---- INPUT RECORDS

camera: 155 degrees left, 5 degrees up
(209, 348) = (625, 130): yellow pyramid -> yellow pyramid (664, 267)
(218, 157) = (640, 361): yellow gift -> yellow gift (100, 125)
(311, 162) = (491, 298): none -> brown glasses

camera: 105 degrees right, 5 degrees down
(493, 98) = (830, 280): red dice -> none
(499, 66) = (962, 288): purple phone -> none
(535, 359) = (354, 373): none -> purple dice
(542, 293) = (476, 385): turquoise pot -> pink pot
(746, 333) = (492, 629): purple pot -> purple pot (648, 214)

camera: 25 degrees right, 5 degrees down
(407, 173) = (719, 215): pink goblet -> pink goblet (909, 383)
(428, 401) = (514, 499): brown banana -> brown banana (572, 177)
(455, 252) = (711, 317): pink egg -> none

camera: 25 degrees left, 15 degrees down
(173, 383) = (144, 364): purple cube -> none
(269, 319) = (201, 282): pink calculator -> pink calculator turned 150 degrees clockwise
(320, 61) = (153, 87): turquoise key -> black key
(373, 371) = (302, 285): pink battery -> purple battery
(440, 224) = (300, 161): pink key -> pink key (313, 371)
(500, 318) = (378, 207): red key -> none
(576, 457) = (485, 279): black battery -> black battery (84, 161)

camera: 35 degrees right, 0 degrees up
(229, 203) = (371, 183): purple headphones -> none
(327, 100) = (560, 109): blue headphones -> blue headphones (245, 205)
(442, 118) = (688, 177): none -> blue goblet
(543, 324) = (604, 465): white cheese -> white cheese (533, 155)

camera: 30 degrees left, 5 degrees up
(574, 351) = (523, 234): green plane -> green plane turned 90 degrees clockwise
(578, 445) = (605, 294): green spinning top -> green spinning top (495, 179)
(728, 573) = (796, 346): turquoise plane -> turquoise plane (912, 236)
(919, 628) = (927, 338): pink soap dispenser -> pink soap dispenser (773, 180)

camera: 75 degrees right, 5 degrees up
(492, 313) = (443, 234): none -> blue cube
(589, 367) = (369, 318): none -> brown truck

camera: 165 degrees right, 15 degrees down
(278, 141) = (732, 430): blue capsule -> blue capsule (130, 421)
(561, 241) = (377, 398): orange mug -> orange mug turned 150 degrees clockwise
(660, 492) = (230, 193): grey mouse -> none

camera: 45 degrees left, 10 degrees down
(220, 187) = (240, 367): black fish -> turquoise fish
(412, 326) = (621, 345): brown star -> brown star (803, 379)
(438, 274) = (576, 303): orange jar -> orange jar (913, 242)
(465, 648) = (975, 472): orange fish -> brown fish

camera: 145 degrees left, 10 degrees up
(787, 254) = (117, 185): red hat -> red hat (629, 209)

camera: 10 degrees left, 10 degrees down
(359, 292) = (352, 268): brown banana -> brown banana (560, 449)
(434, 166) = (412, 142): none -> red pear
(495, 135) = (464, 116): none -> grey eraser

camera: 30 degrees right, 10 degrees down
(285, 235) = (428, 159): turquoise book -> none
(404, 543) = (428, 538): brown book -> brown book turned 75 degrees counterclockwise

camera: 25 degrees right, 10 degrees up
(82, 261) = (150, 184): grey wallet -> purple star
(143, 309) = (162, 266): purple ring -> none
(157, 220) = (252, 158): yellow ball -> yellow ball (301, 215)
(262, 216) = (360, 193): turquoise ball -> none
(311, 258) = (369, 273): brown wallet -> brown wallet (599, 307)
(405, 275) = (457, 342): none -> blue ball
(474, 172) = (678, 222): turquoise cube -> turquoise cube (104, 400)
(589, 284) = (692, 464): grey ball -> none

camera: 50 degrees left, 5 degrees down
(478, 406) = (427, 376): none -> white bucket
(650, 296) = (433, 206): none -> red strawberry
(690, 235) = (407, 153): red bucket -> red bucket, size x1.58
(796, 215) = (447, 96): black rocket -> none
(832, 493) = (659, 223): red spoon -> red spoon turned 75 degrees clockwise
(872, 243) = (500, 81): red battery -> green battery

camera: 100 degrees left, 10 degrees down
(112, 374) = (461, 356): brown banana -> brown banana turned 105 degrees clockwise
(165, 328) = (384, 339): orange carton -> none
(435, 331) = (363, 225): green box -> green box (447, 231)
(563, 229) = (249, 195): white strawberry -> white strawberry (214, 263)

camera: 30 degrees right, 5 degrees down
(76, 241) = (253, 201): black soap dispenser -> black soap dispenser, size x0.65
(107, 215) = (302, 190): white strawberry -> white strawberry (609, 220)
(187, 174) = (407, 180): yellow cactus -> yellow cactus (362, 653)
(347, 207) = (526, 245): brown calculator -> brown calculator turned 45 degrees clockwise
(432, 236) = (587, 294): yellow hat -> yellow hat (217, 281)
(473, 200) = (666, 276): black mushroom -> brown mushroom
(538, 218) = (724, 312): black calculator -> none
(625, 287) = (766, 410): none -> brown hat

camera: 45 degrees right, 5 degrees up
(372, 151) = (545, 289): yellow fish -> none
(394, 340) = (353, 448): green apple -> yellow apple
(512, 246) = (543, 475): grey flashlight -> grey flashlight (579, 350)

--------

— WORK REQUEST —
Starting at the first line, transcribe the material through to the last.

— REPLY TO THE TASK —
camera: 155 degrees left, 5 degrees up
(209, 348) = (625, 130): yellow pyramid -> yellow pyramid (664, 267)
(218, 157) = (640, 361): yellow gift -> yellow gift (100, 125)
(311, 162) = (491, 298): none -> brown glasses

camera: 105 degrees right, 5 degrees down
(493, 98) = (830, 280): red dice -> none
(499, 66) = (962, 288): purple phone -> none
(535, 359) = (354, 373): none -> purple dice
(542, 293) = (476, 385): turquoise pot -> pink pot
(746, 333) = (492, 629): purple pot -> purple pot (648, 214)

camera: 25 degrees right, 5 degrees down
(407, 173) = (719, 215): pink goblet -> pink goblet (909, 383)
(428, 401) = (514, 499): brown banana -> brown banana (572, 177)
(455, 252) = (711, 317): pink egg -> none

camera: 25 degrees left, 15 degrees down
(173, 383) = (144, 364): purple cube -> none
(269, 319) = (201, 282): pink calculator -> pink calculator turned 150 degrees clockwise
(320, 61) = (153, 87): turquoise key -> black key
(373, 371) = (302, 285): pink battery -> purple battery
(440, 224) = (300, 161): pink key -> pink key (313, 371)
(500, 318) = (378, 207): red key -> none
(576, 457) = (485, 279): black battery -> black battery (84, 161)

camera: 35 degrees right, 0 degrees up
(229, 203) = (371, 183): purple headphones -> none
(327, 100) = (560, 109): blue headphones -> blue headphones (245, 205)
(442, 118) = (688, 177): none -> blue goblet
(543, 324) = (604, 465): white cheese -> white cheese (533, 155)

camera: 30 degrees left, 5 degrees up
(574, 351) = (523, 234): green plane -> green plane turned 90 degrees clockwise
(578, 445) = (605, 294): green spinning top -> green spinning top (495, 179)
(728, 573) = (796, 346): turquoise plane -> turquoise plane (912, 236)
(919, 628) = (927, 338): pink soap dispenser -> pink soap dispenser (773, 180)

camera: 75 degrees right, 5 degrees up
(492, 313) = (443, 234): none -> blue cube
(589, 367) = (369, 318): none -> brown truck

camera: 165 degrees right, 15 degrees down
(278, 141) = (732, 430): blue capsule -> blue capsule (130, 421)
(561, 241) = (377, 398): orange mug -> orange mug turned 150 degrees clockwise
(660, 492) = (230, 193): grey mouse -> none

camera: 45 degrees left, 10 degrees down
(220, 187) = (240, 367): black fish -> turquoise fish
(412, 326) = (621, 345): brown star -> brown star (803, 379)
(438, 274) = (576, 303): orange jar -> orange jar (913, 242)
(465, 648) = (975, 472): orange fish -> brown fish

camera: 145 degrees left, 10 degrees up
(787, 254) = (117, 185): red hat -> red hat (629, 209)

camera: 10 degrees left, 10 degrees down
(359, 292) = (352, 268): brown banana -> brown banana (560, 449)
(434, 166) = (412, 142): none -> red pear
(495, 135) = (464, 116): none -> grey eraser

camera: 30 degrees right, 10 degrees down
(285, 235) = (428, 159): turquoise book -> none
(404, 543) = (428, 538): brown book -> brown book turned 75 degrees counterclockwise

camera: 25 degrees right, 10 degrees up
(82, 261) = (150, 184): grey wallet -> purple star
(143, 309) = (162, 266): purple ring -> none
(157, 220) = (252, 158): yellow ball -> yellow ball (301, 215)
(262, 216) = (360, 193): turquoise ball -> none
(311, 258) = (369, 273): brown wallet -> brown wallet (599, 307)
(405, 275) = (457, 342): none -> blue ball
(474, 172) = (678, 222): turquoise cube -> turquoise cube (104, 400)
(589, 284) = (692, 464): grey ball -> none

camera: 50 degrees left, 5 degrees down
(478, 406) = (427, 376): none -> white bucket
(650, 296) = (433, 206): none -> red strawberry
(690, 235) = (407, 153): red bucket -> red bucket, size x1.58
(796, 215) = (447, 96): black rocket -> none
(832, 493) = (659, 223): red spoon -> red spoon turned 75 degrees clockwise
(872, 243) = (500, 81): red battery -> green battery

camera: 100 degrees left, 10 degrees down
(112, 374) = (461, 356): brown banana -> brown banana turned 105 degrees clockwise
(165, 328) = (384, 339): orange carton -> none
(435, 331) = (363, 225): green box -> green box (447, 231)
(563, 229) = (249, 195): white strawberry -> white strawberry (214, 263)

camera: 30 degrees right, 5 degrees down
(76, 241) = (253, 201): black soap dispenser -> black soap dispenser, size x0.65
(107, 215) = (302, 190): white strawberry -> white strawberry (609, 220)
(187, 174) = (407, 180): yellow cactus -> yellow cactus (362, 653)
(347, 207) = (526, 245): brown calculator -> brown calculator turned 45 degrees clockwise
(432, 236) = (587, 294): yellow hat -> yellow hat (217, 281)
(473, 200) = (666, 276): black mushroom -> brown mushroom
(538, 218) = (724, 312): black calculator -> none
(625, 287) = (766, 410): none -> brown hat

camera: 45 degrees right, 5 degrees up
(372, 151) = (545, 289): yellow fish -> none
(394, 340) = (353, 448): green apple -> yellow apple
(512, 246) = (543, 475): grey flashlight -> grey flashlight (579, 350)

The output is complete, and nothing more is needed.